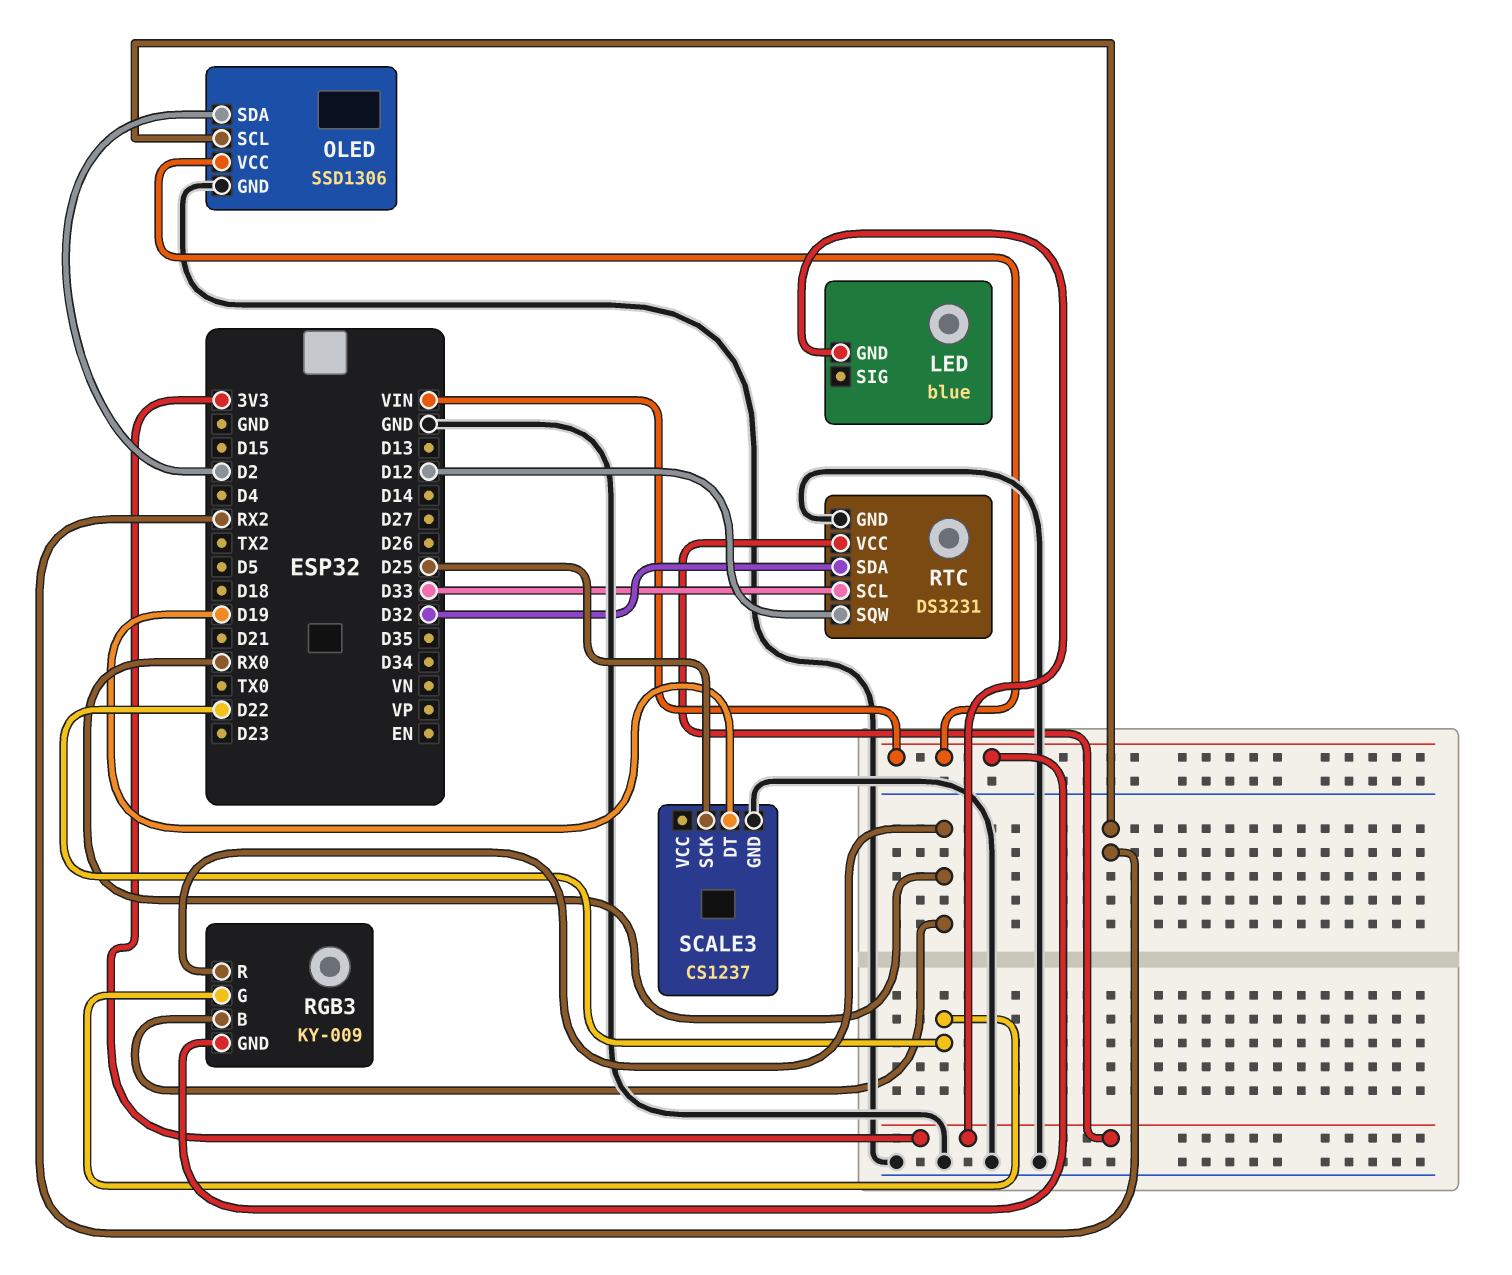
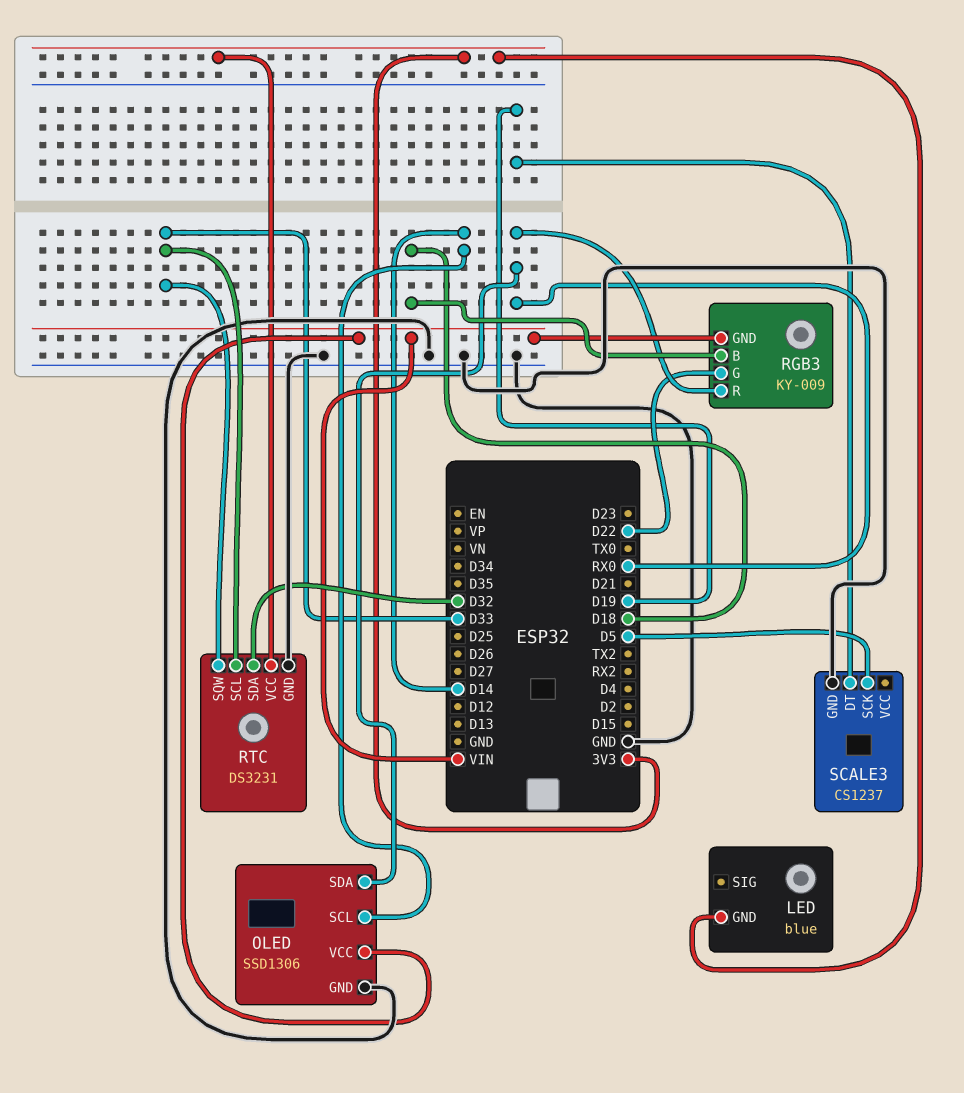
OLED pin SCL: RX2 -> D14
OLED pin SDA: D2 -> RX0
RGB3 pin B: RX0 -> D18
RTC pin SQW: D12 -> D33
SCALE3 pin SCK: D25 -> D5

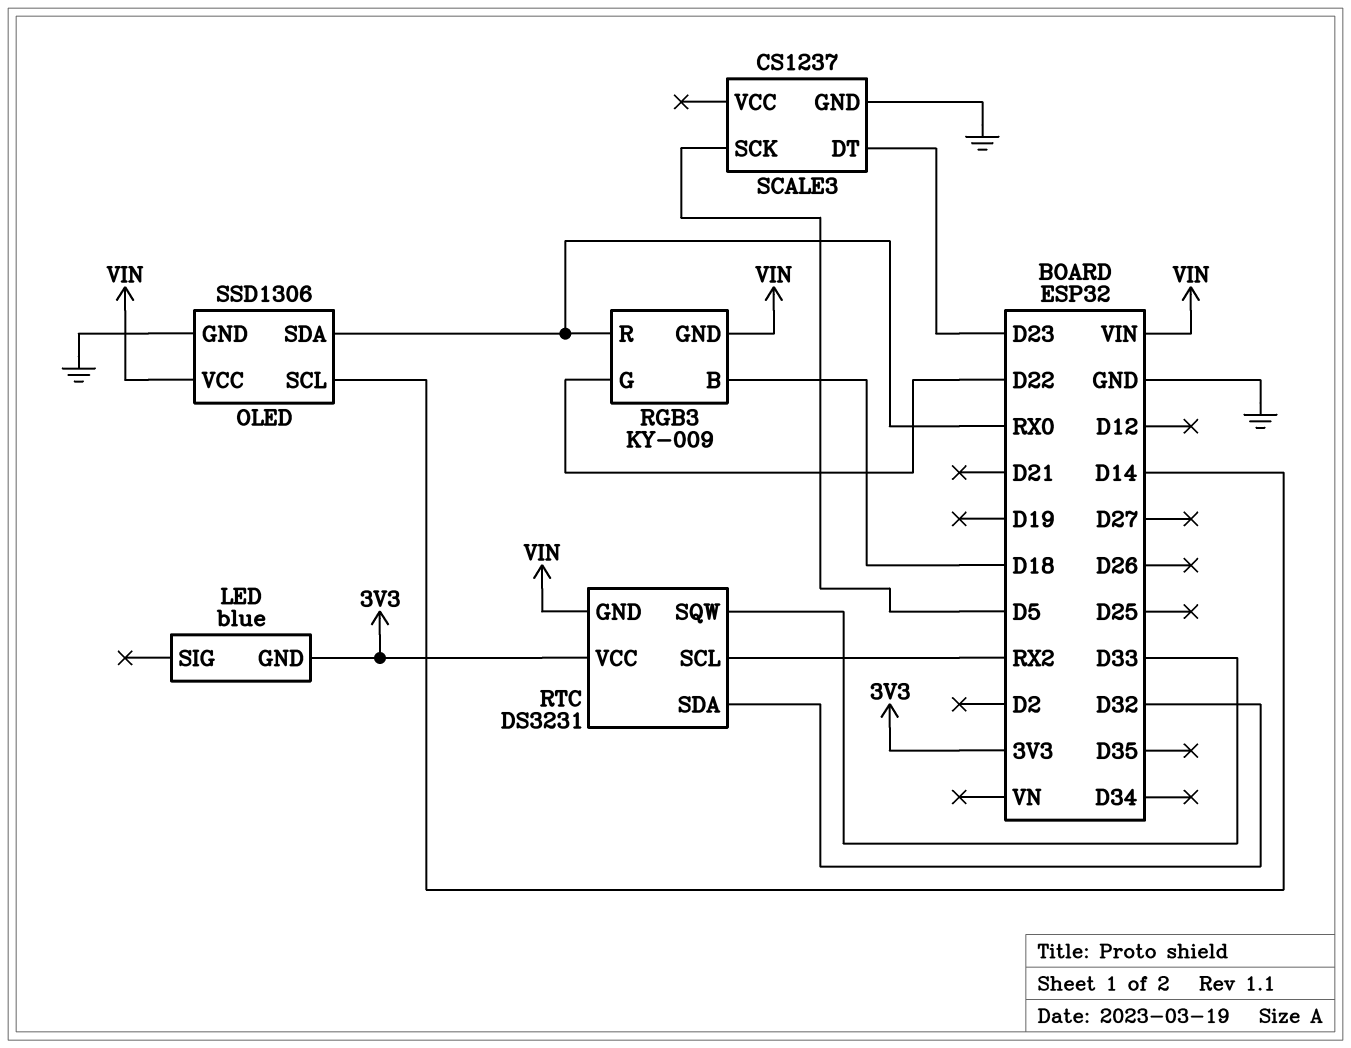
RTC pin GND: GND -> VIN
RTC pin SCL: D33 -> RX2
SCALE3 pin DT: D19 -> D23

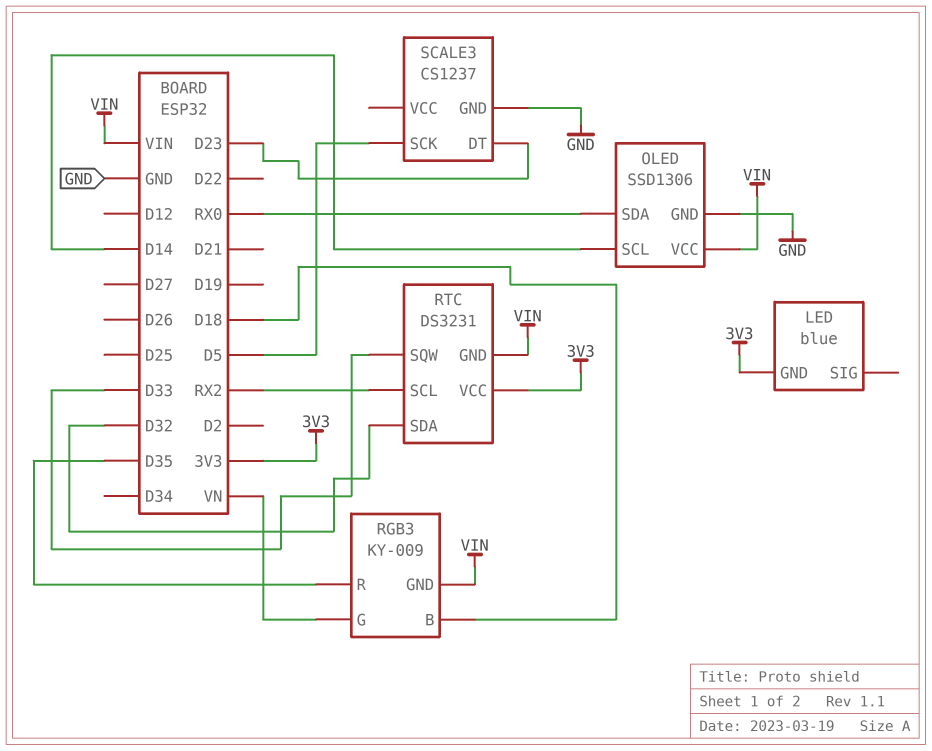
RGB3 pin G: D22 -> VN
RGB3 pin R: RX0 -> D35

+++

→ **TASK DIRECTIONS**
Please restate, word for word, the lines from the one with "RGB3 pin B: RX0 -> D18" through the final line of the material, both included, and omit the pictures.

→ **WRITTEN REPLY**
RGB3 pin B: RX0 -> D18
RTC pin SQW: D12 -> D33
SCALE3 pin SCK: D25 -> D5

RTC pin GND: GND -> VIN
RTC pin SCL: D33 -> RX2
SCALE3 pin DT: D19 -> D23

RGB3 pin G: D22 -> VN
RGB3 pin R: RX0 -> D35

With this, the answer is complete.